> [Given records]
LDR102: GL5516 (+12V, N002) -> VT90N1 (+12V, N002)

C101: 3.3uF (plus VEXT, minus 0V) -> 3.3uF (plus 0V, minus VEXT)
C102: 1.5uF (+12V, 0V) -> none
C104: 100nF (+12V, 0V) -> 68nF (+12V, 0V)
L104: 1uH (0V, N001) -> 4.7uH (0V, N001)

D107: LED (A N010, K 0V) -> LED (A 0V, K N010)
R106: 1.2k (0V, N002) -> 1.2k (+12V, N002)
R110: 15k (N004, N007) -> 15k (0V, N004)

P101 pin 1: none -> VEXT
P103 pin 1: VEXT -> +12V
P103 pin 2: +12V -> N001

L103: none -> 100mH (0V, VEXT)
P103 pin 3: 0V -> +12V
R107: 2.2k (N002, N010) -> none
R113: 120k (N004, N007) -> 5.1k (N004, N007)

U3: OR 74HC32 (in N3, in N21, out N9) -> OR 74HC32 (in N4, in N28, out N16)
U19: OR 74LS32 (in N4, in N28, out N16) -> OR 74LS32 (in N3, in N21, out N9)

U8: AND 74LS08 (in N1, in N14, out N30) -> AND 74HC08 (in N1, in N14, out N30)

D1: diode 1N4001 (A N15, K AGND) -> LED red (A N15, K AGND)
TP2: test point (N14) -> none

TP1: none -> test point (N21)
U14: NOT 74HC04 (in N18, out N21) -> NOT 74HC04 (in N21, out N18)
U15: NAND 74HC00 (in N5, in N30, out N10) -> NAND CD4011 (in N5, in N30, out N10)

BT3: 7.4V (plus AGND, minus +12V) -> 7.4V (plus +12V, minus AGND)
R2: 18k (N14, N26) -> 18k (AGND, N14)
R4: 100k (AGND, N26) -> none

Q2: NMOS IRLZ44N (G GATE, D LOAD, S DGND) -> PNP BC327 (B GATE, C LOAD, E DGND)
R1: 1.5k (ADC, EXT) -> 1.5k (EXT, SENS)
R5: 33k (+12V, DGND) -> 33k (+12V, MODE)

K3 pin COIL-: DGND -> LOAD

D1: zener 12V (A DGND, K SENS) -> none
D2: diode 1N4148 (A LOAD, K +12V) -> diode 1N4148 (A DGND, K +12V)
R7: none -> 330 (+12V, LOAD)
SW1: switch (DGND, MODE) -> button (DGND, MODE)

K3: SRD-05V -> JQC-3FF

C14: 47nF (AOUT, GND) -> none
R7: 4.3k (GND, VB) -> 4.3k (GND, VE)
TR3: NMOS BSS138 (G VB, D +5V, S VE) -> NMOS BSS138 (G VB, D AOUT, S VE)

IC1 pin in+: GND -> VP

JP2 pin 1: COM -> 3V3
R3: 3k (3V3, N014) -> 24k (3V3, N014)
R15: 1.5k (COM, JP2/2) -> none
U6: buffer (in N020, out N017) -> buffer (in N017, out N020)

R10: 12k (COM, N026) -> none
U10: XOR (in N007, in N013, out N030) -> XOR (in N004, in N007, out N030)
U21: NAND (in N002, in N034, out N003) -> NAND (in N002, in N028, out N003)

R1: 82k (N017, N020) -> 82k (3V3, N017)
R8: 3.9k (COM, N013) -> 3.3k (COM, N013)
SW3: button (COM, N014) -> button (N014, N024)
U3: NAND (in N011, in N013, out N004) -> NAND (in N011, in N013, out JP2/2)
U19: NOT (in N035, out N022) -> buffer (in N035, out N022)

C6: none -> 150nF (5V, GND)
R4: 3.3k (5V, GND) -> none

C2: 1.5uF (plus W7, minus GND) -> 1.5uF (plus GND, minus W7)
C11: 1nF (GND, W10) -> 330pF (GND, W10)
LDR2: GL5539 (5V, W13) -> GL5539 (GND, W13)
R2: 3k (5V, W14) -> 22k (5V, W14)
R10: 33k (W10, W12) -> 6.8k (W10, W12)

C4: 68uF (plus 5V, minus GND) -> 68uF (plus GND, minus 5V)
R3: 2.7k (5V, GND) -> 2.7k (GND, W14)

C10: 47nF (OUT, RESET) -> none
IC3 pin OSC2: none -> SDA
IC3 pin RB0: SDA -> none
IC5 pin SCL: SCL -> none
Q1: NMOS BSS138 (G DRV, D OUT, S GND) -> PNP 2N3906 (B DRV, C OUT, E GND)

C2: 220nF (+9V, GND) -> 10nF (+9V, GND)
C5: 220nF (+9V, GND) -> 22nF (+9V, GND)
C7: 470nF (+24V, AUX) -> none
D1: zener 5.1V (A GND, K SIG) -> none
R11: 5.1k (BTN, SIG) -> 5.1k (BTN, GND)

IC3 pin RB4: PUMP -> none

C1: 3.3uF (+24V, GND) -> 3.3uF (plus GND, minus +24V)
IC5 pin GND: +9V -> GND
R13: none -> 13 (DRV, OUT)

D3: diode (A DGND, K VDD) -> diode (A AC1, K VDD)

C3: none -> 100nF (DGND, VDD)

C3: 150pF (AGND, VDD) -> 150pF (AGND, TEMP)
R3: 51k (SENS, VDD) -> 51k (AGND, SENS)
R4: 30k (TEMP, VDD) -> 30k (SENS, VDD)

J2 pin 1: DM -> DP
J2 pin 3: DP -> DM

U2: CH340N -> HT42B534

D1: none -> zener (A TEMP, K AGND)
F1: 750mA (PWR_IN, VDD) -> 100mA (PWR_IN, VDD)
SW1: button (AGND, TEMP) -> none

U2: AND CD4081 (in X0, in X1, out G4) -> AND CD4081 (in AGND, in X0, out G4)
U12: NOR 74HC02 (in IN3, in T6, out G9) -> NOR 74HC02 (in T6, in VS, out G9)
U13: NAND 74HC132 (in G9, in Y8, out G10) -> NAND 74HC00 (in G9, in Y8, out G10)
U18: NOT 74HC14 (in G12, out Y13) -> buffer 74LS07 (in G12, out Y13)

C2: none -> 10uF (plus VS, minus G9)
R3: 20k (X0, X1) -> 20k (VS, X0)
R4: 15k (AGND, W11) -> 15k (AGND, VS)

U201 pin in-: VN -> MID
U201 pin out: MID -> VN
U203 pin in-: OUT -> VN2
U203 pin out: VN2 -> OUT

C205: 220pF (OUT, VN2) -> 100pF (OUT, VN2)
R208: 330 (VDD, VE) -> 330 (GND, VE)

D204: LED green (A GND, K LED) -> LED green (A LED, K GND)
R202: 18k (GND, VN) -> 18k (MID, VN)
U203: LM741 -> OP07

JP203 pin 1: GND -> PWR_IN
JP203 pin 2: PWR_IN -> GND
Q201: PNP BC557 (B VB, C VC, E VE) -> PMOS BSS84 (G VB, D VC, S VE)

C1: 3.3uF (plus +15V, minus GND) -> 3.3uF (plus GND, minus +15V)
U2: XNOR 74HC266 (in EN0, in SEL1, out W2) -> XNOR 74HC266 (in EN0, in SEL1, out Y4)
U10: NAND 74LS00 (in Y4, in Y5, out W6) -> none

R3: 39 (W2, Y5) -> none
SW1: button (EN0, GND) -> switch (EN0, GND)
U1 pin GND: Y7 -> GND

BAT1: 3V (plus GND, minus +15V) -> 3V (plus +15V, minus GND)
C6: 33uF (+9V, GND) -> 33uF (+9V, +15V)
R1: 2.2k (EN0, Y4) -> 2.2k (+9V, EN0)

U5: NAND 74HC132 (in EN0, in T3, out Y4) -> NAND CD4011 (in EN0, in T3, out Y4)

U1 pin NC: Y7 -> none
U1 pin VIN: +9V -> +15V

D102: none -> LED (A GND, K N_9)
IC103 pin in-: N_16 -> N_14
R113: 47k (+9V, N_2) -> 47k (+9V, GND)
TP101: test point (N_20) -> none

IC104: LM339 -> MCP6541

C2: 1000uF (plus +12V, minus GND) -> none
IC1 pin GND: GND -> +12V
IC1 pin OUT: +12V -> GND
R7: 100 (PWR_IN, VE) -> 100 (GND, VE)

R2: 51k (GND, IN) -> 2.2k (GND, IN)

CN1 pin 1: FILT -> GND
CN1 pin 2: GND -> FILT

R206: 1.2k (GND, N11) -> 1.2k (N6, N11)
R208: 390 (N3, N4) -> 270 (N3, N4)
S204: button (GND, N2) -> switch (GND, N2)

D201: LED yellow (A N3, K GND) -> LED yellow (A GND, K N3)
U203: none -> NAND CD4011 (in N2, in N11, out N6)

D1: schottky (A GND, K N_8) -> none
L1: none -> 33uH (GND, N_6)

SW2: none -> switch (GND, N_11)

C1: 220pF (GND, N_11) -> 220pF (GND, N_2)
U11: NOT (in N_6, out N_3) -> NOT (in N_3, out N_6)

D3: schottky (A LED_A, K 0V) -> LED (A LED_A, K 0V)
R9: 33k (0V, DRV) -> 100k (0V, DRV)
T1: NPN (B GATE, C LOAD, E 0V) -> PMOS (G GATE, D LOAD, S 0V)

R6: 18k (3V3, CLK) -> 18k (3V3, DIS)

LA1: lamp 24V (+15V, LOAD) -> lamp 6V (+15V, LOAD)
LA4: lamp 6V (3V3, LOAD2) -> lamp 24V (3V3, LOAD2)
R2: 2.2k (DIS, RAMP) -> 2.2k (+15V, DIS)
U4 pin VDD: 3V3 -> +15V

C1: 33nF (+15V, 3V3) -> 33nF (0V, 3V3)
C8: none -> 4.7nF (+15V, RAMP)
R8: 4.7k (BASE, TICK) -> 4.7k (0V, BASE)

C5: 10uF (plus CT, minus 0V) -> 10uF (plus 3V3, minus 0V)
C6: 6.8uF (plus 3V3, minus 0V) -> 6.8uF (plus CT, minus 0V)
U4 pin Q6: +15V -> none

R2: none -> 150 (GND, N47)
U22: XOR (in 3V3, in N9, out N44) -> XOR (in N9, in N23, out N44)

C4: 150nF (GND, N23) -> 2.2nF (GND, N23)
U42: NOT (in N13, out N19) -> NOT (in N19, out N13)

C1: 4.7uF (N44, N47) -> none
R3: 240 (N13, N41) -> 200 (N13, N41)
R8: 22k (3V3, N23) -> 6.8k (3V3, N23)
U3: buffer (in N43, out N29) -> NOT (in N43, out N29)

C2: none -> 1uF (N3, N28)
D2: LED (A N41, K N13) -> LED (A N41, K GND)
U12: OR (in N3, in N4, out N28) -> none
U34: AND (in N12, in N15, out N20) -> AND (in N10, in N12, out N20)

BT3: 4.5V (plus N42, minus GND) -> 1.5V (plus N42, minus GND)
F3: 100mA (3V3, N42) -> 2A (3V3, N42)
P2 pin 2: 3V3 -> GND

> [Action item] Output the lines above exactly, but only those between the line holding "R8: 22k (3V3, N23) -> 6.8k (3V3, N23)" and the line holding "U34: AND (in", inclusive.

> [Solution to this exercise]
R8: 22k (3V3, N23) -> 6.8k (3V3, N23)
U3: buffer (in N43, out N29) -> NOT (in N43, out N29)

C2: none -> 1uF (N3, N28)
D2: LED (A N41, K N13) -> LED (A N41, K GND)
U12: OR (in N3, in N4, out N28) -> none
U34: AND (in N12, in N15, out N20) -> AND (in N10, in N12, out N20)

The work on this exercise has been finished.